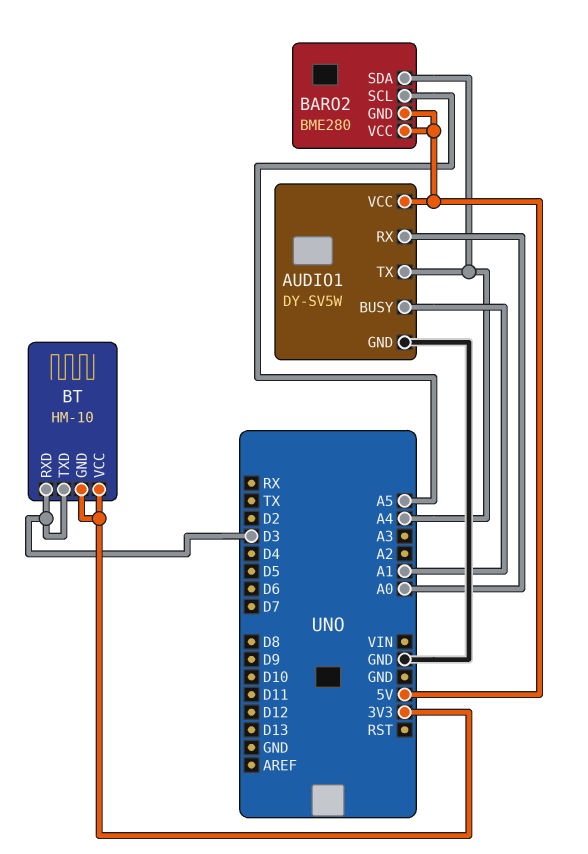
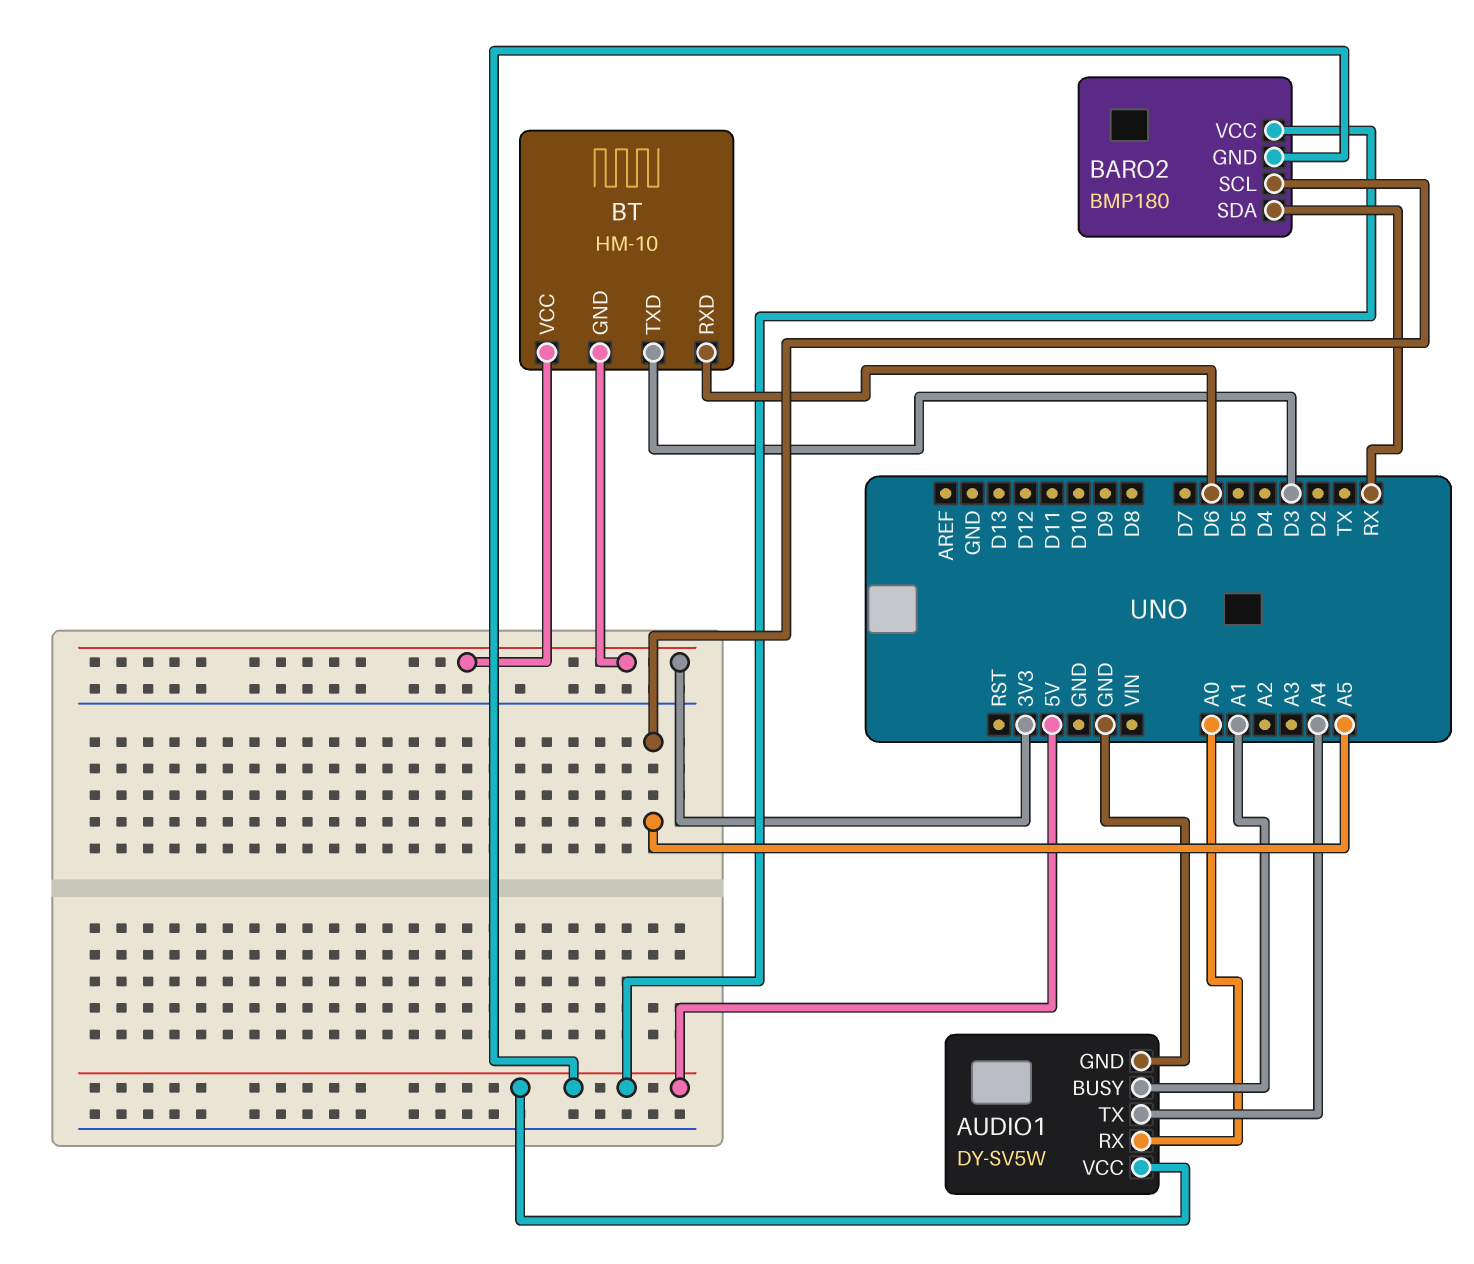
BARO2: BME280 -> BMP180
BARO2 pin SDA: A4 -> RX
BT pin RXD: D3 -> D6

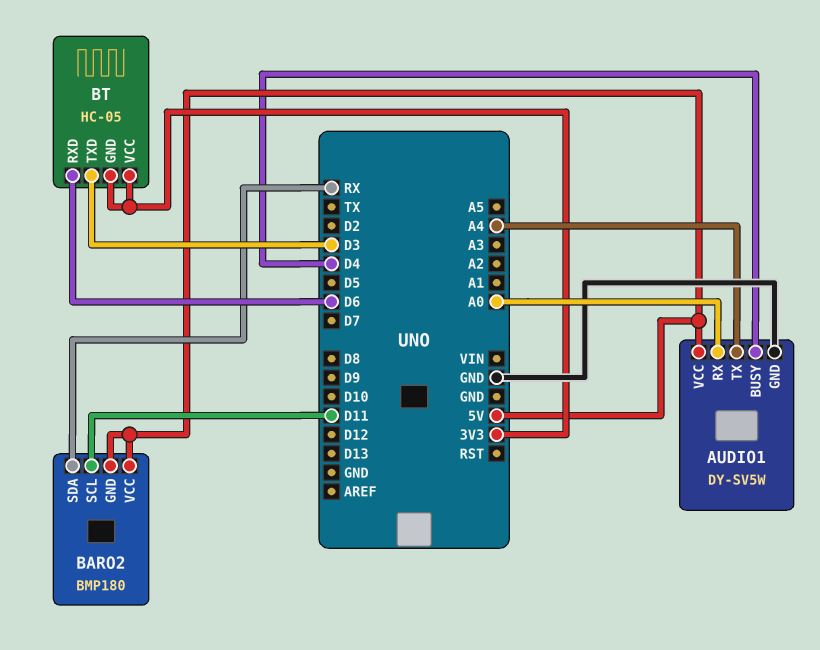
AUDIO1 pin BUSY: A1 -> D4
BARO2 pin SCL: A5 -> D11
BT: HM-10 -> HC-05

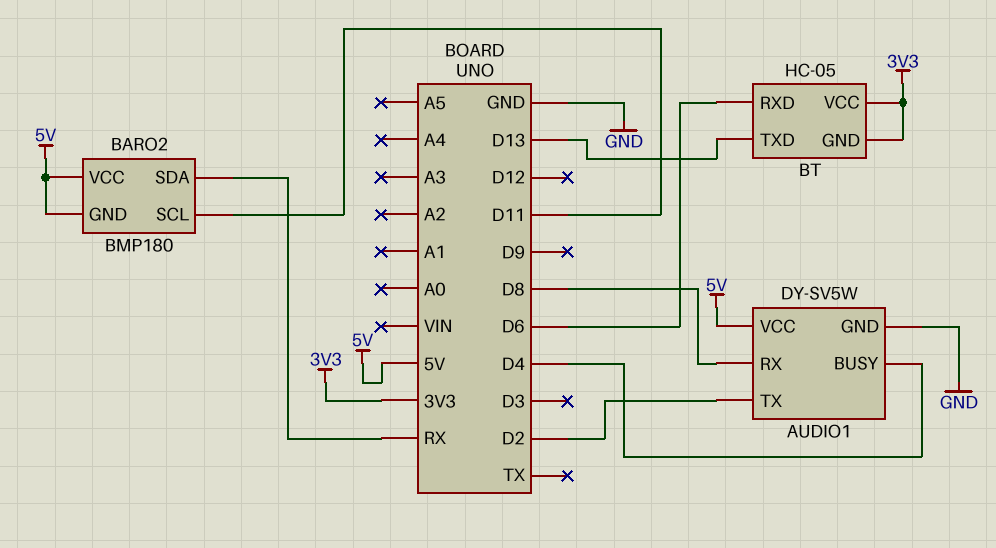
AUDIO1 pin RX: A0 -> D8
AUDIO1 pin TX: A4 -> D2
BT pin TXD: D3 -> D13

**TASK TO COMPLETE**: The lines wanted run from the one with "AUDIO1 pin BUSY: A1 -> D4" through the final line of the data; repeat them word for word and skip every picture.

**RESPONSE BOX**:
AUDIO1 pin BUSY: A1 -> D4
BARO2 pin SCL: A5 -> D11
BT: HM-10 -> HC-05

AUDIO1 pin RX: A0 -> D8
AUDIO1 pin TX: A4 -> D2
BT pin TXD: D3 -> D13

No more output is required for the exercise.